Task prompt
Go over the data and keep only the lines that include "counterclockwise".

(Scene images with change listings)
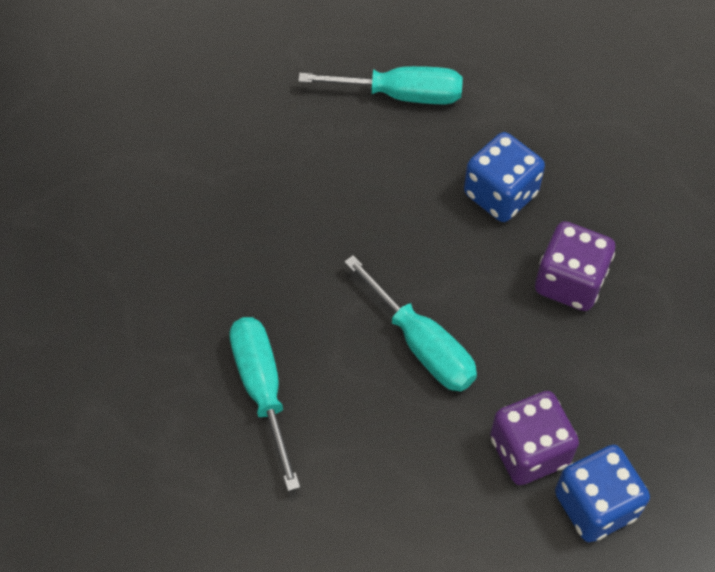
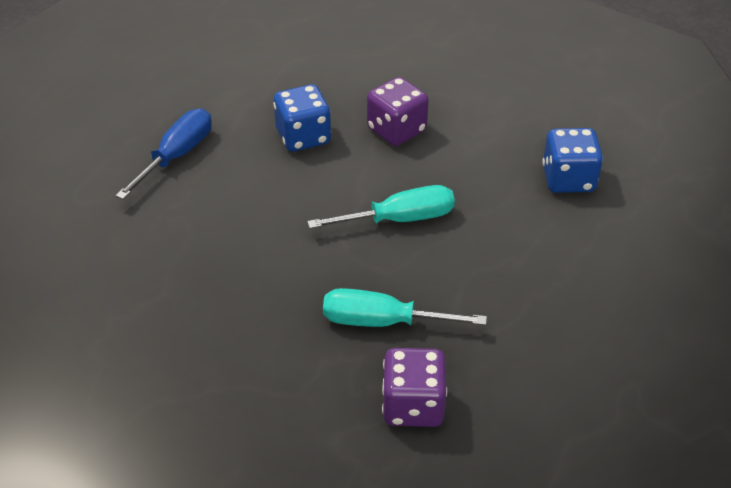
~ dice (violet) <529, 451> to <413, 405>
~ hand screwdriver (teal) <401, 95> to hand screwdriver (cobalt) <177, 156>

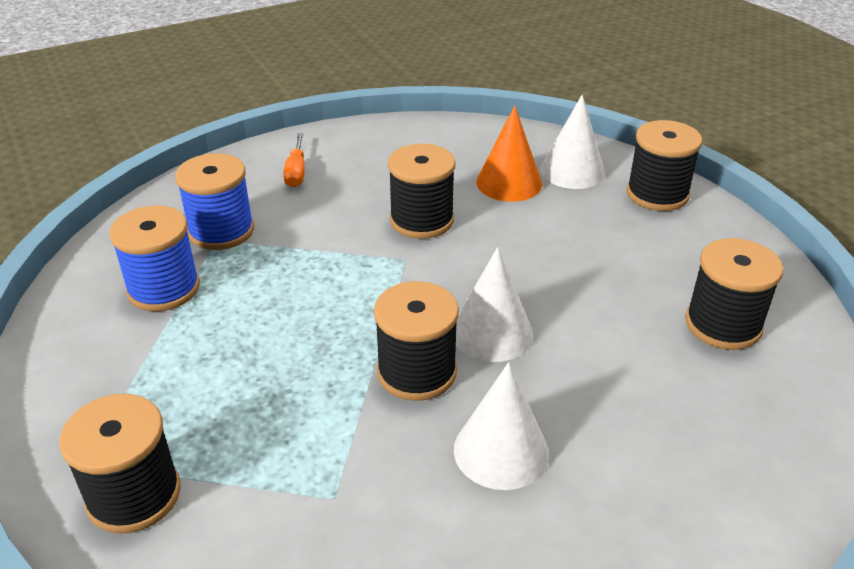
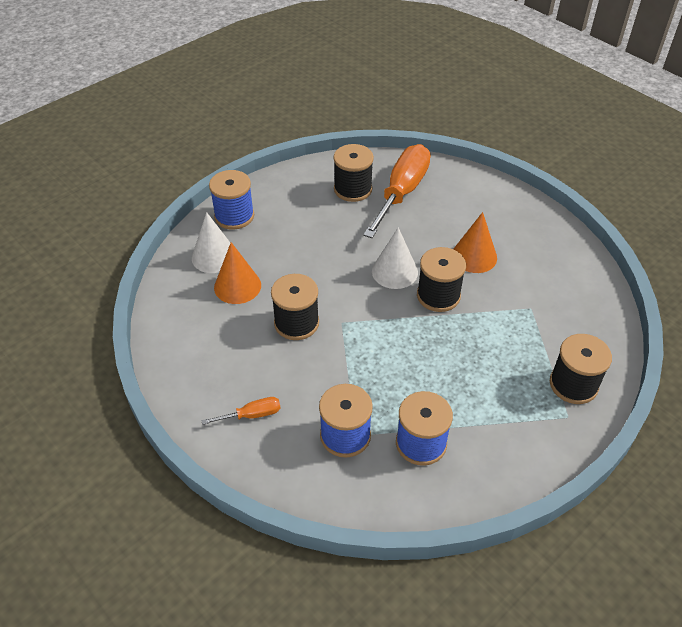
+ hand screwdriver (bright orange) <402, 192>
~ cone (snow-white) <501, 451> to cone (bright orange) <474, 256>
~ reel of thread (ebony) <657, 194> to reel of thread (cobalt) <234, 216>

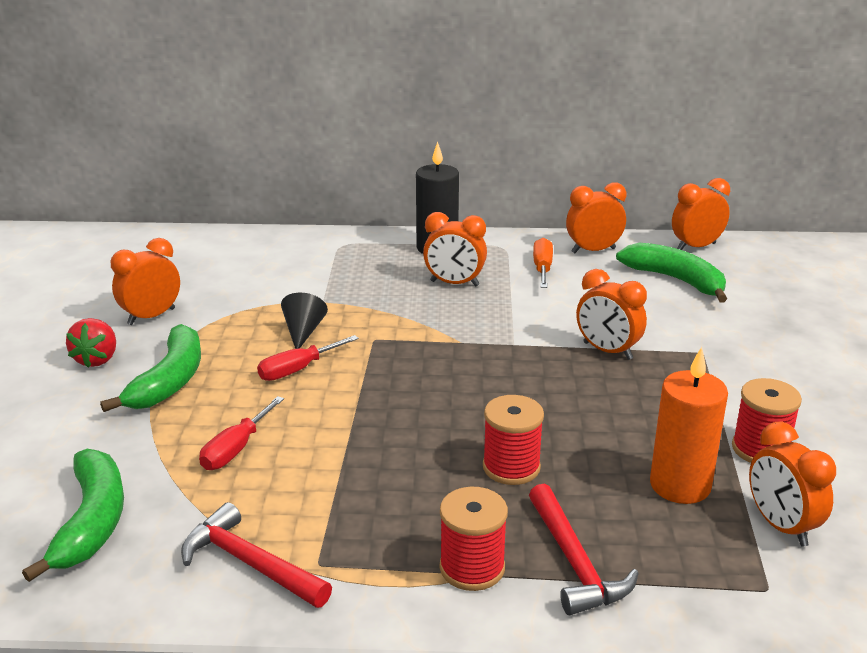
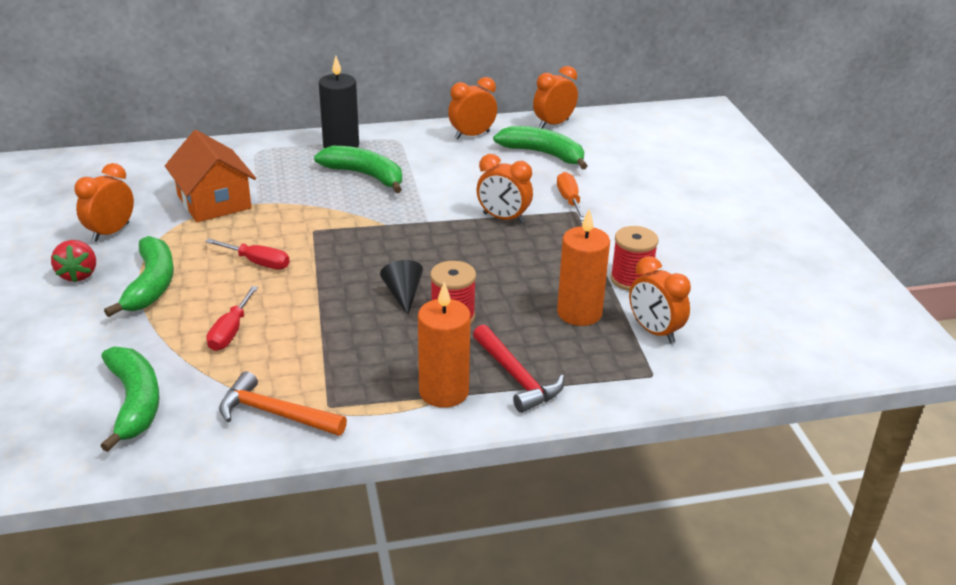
+ cottage (bright orange) <214, 202>
~ cone (ebony) <303, 332> to <403, 294>
~ hand screwdriver (bright orange) <542, 268> to <569, 200>
~ clock (bright orange) <454, 283> to banana (green) <365, 175>
~ reel of thread (red) <472, 568> to pillar candle (bright orange) <444, 392>
~ carpenter's hammer (red) <250, 563> to carpenter's hammer (bright orange) <275, 413>
~ hand screwdriver (red) <297, 369> = <257, 262> 105 degrees counterclockwise

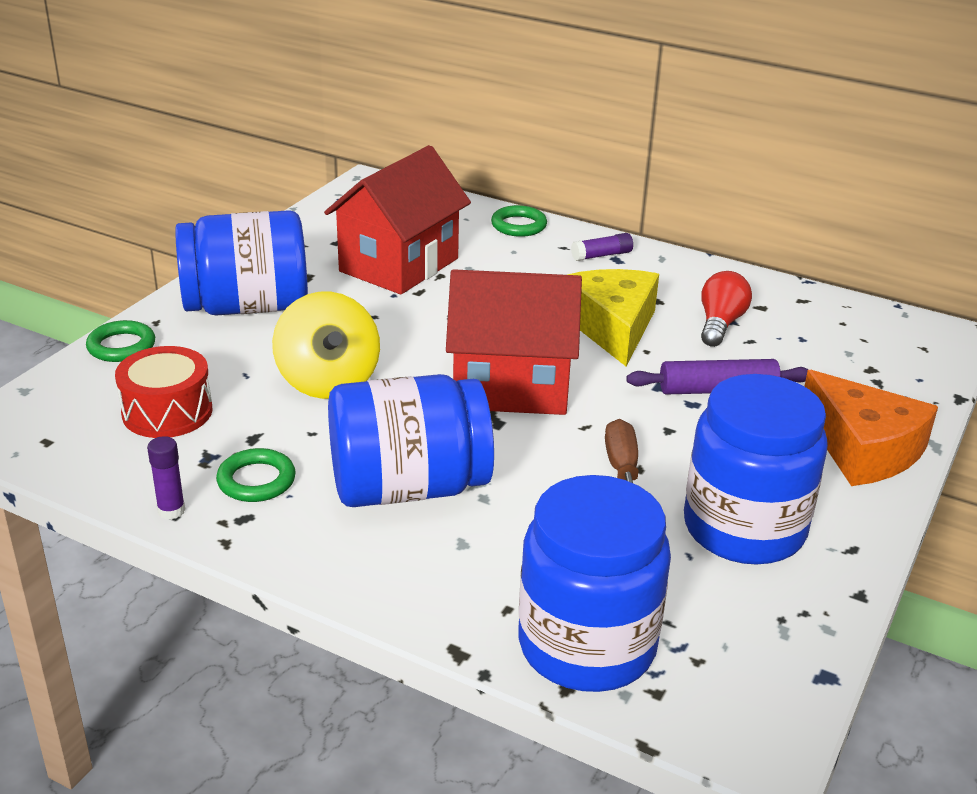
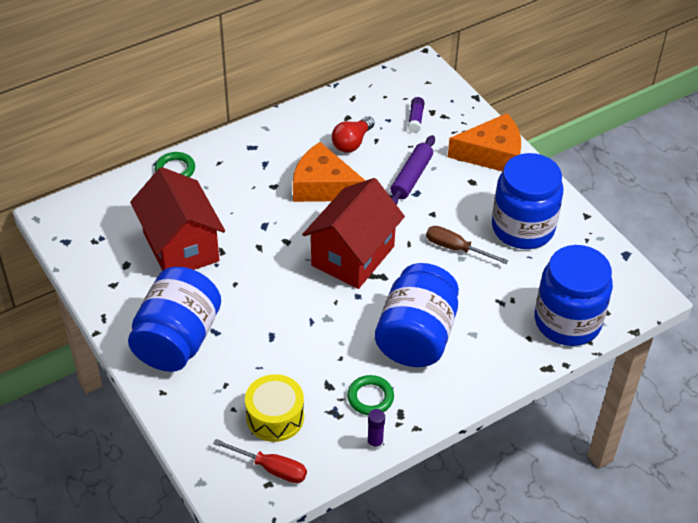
- hoop (green) <121, 346>
- spinning top (yellow) <328, 382>
+ hand screwdriver (red) <271, 468>
~ glue stick (violet) <602, 255> to <415, 119>
~ toy drum (red) <167, 412> to toy drum (yellow) <275, 417>
~ piece of cheese (yellow) <612, 327> to piece of cheese (bright orange) <323, 186>
~ lightbulb (red) <720, 324> = <352, 142> 105 degrees counterclockwise

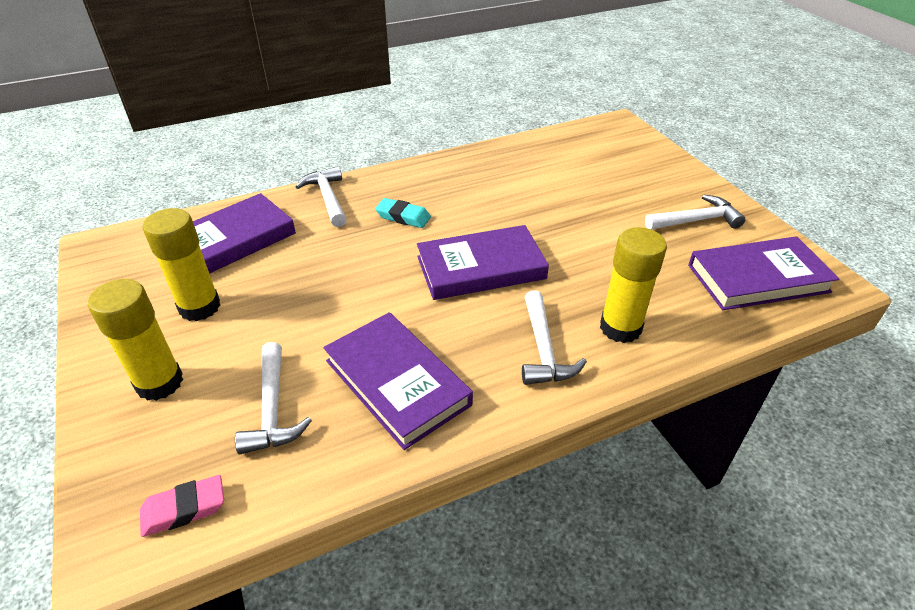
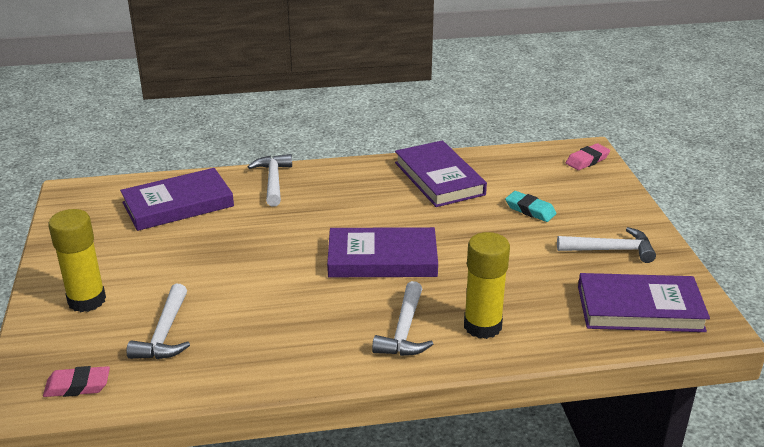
- glue stick (yellow) <199, 307>
+ eraser (pink) <587, 160>
~ book (violet) <397, 382> to <439, 178>
~ eraser (teal) <403, 217> to <530, 210>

Task answer
~ hand screwdriver (red) <297, 369> = <257, 262> 105 degrees counterclockwise
~ lightbulb (red) <720, 324> = <352, 142> 105 degrees counterclockwise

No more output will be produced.